> _LISTING_
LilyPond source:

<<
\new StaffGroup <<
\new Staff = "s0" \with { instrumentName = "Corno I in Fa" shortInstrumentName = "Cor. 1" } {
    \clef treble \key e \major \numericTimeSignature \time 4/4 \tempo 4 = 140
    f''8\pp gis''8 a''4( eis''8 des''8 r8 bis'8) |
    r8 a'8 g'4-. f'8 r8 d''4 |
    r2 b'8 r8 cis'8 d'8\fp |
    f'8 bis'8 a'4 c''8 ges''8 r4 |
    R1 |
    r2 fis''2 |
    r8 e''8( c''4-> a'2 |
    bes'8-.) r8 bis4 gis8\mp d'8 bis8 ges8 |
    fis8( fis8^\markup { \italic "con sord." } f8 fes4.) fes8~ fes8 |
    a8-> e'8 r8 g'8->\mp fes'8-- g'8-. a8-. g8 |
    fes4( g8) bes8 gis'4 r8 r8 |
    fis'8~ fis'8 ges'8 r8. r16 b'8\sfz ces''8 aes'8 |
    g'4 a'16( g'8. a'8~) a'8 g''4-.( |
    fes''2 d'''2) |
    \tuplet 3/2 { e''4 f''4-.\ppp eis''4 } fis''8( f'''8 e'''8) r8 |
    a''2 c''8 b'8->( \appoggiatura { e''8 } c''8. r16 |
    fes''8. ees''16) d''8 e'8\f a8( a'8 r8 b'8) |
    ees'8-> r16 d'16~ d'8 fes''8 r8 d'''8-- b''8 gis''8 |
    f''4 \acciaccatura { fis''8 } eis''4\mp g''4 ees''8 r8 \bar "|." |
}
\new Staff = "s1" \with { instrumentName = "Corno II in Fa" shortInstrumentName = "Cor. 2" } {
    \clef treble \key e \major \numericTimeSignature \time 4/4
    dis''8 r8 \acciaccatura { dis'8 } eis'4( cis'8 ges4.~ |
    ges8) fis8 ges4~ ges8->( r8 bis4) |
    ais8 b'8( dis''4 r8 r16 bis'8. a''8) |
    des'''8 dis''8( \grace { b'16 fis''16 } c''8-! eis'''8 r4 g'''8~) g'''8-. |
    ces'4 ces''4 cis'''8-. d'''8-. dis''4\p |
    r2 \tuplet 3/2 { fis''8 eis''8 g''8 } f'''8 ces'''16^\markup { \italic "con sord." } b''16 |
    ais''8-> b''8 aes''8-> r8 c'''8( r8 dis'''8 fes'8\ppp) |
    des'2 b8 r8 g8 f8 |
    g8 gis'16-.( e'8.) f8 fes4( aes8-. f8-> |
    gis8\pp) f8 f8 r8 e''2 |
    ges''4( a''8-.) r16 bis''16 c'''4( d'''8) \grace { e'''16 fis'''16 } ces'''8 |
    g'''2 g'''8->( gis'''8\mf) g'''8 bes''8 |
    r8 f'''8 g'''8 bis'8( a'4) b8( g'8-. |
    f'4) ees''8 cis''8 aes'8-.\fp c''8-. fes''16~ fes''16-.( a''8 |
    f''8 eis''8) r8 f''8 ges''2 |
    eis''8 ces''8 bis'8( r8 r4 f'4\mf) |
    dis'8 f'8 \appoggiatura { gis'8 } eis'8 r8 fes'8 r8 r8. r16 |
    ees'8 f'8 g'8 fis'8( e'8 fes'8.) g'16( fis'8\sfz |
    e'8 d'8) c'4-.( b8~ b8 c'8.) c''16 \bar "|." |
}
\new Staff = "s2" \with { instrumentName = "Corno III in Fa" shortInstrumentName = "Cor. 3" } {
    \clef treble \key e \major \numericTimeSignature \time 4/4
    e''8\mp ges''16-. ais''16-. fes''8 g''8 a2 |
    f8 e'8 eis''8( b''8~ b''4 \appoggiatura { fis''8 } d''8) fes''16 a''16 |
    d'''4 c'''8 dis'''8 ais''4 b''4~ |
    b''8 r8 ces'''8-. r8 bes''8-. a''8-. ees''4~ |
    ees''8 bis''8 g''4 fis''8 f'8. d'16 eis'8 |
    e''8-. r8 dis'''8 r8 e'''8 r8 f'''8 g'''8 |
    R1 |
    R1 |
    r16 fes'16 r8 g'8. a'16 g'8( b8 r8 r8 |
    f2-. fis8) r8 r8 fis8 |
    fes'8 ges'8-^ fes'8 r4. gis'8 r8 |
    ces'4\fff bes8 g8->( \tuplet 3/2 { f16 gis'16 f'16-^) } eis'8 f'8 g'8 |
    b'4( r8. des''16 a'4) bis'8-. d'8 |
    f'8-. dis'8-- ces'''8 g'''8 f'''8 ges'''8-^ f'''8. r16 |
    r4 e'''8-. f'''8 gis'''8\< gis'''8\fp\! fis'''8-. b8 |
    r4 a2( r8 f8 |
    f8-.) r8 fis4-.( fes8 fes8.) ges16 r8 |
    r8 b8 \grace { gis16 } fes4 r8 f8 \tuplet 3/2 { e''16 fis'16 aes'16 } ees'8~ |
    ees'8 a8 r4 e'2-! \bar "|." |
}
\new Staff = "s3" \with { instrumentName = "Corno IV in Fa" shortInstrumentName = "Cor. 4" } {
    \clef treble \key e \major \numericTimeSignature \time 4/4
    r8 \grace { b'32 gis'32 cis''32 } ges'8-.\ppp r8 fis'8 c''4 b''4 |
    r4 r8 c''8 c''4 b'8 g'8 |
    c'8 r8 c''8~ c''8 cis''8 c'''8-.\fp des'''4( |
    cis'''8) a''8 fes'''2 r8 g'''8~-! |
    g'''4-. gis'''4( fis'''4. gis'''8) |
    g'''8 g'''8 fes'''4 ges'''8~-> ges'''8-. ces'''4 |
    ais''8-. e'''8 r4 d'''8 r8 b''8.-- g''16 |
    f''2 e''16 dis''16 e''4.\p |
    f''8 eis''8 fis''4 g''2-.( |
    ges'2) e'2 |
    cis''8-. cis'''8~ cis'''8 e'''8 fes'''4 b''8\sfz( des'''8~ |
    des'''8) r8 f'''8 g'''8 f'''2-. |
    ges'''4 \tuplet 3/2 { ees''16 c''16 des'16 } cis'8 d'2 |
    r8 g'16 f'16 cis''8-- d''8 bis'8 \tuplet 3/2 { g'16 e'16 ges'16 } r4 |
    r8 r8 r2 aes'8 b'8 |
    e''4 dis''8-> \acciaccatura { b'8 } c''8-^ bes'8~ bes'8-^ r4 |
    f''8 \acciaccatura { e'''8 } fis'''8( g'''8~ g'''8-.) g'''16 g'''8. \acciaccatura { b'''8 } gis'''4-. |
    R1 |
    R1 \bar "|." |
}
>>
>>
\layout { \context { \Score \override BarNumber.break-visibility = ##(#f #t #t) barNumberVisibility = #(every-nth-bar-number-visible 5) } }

> _THE TASK_
Gather every line in the entries above that contains the string "sord", and list them one per line.

> _RESPONSE TO THIS TASK_
    fis8( fis8^\markup { \italic "con sord." } f8 fes4.) fes8~ fes8 |
    r2 \tuplet 3/2 { fis''8 eis''8 g''8 } f'''8 ces'''16^\markup { \italic "con sord." } b''16 |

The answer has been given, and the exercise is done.